What needs to be done -
Would you please copy the part of the material below that opens with the line containing "camera: 85 degrees right, 15 degrees down" and closes with the line containing "none -> pink gift [626,207,714,280]"? Copy it exactly, and only it.

Data to process -
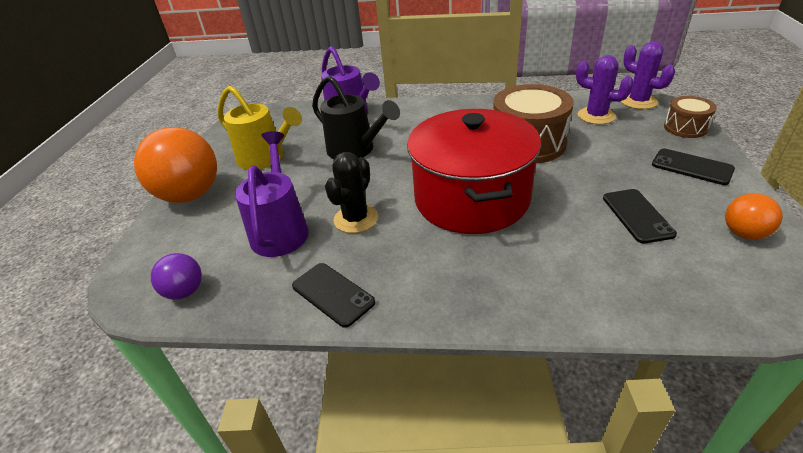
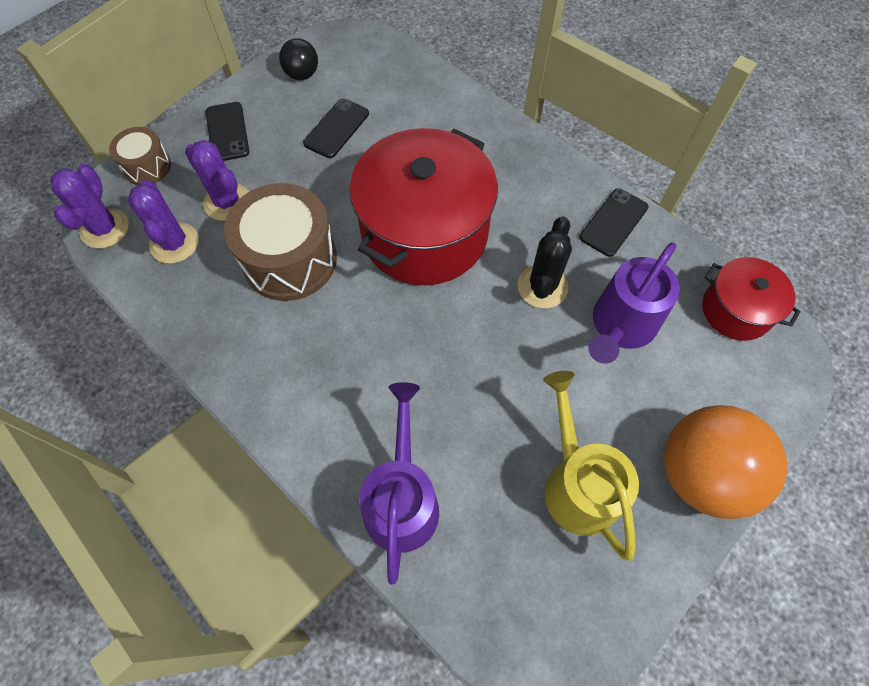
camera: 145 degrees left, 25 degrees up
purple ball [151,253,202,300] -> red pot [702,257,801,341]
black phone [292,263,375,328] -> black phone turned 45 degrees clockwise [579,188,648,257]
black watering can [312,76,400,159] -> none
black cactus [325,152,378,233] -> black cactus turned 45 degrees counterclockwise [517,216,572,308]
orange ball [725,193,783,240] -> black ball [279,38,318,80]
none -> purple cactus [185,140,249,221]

---

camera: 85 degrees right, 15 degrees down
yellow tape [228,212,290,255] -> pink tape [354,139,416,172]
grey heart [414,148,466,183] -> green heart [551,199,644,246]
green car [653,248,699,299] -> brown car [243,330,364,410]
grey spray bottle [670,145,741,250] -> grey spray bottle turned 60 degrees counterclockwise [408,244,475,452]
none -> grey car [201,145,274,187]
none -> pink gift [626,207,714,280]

Response below -
camera: 85 degrees right, 15 degrees down
yellow tape [228,212,290,255] -> pink tape [354,139,416,172]
grey heart [414,148,466,183] -> green heart [551,199,644,246]
green car [653,248,699,299] -> brown car [243,330,364,410]
grey spray bottle [670,145,741,250] -> grey spray bottle turned 60 degrees counterclockwise [408,244,475,452]
none -> grey car [201,145,274,187]
none -> pink gift [626,207,714,280]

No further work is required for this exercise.